*Exercise:* Write the data out in full and word for word. Do not include images.
** Supplied information follows **
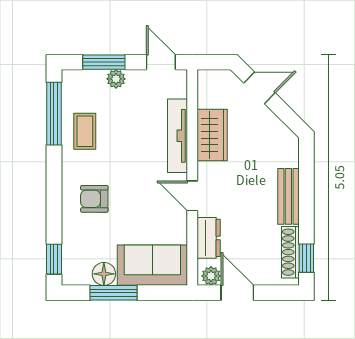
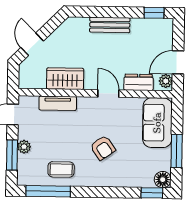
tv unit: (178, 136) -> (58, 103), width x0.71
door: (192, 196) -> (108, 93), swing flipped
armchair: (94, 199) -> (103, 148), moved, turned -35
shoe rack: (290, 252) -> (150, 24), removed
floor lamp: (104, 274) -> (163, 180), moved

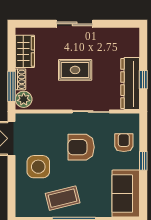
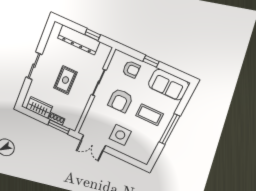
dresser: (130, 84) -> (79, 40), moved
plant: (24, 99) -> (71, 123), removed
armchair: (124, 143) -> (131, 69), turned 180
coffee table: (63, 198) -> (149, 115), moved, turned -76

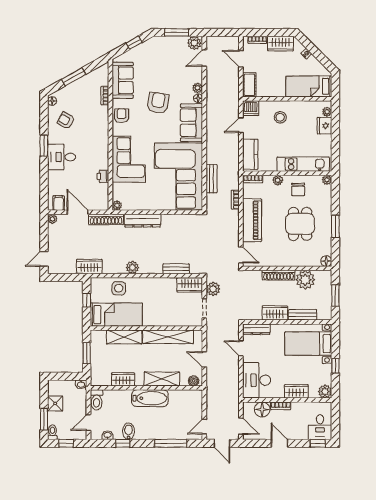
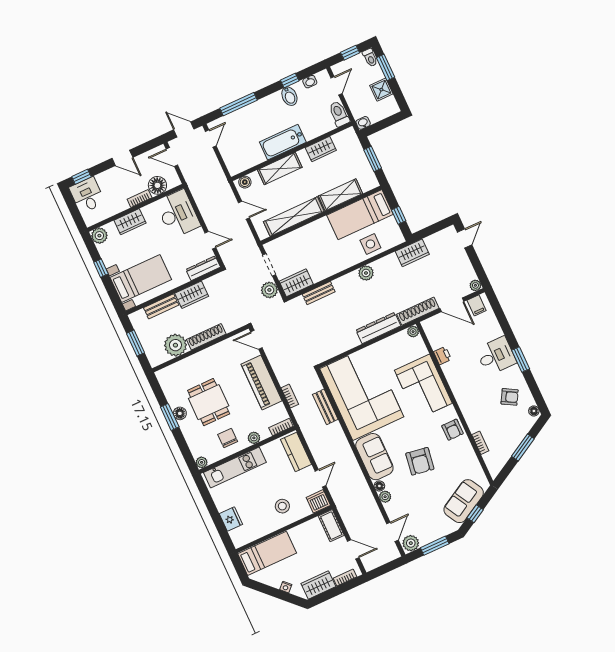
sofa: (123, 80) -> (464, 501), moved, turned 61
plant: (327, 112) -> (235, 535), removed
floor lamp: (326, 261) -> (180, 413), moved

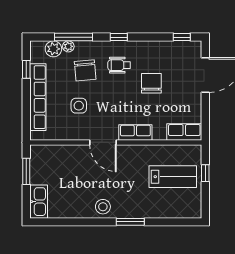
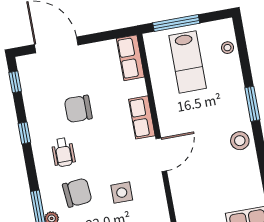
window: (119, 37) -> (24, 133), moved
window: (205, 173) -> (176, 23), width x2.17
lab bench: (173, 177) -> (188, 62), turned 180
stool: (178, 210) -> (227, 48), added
** End of Supplied information **
*Response below:*
tv unit: (178, 136) -> (58, 103), width x0.71
door: (192, 196) -> (108, 93), swing flipped
armchair: (94, 199) -> (103, 148), moved, turned -35
shoe rack: (290, 252) -> (150, 24), removed
floor lamp: (104, 274) -> (163, 180), moved

dresser: (130, 84) -> (79, 40), moved
plant: (24, 99) -> (71, 123), removed
armchair: (124, 143) -> (131, 69), turned 180
coffee table: (63, 198) -> (149, 115), moved, turned -76

sofa: (123, 80) -> (464, 501), moved, turned 61
plant: (327, 112) -> (235, 535), removed
floor lamp: (326, 261) -> (180, 413), moved

window: (119, 37) -> (24, 133), moved
window: (205, 173) -> (176, 23), width x2.17
lab bench: (173, 177) -> (188, 62), turned 180
stool: (178, 210) -> (227, 48), added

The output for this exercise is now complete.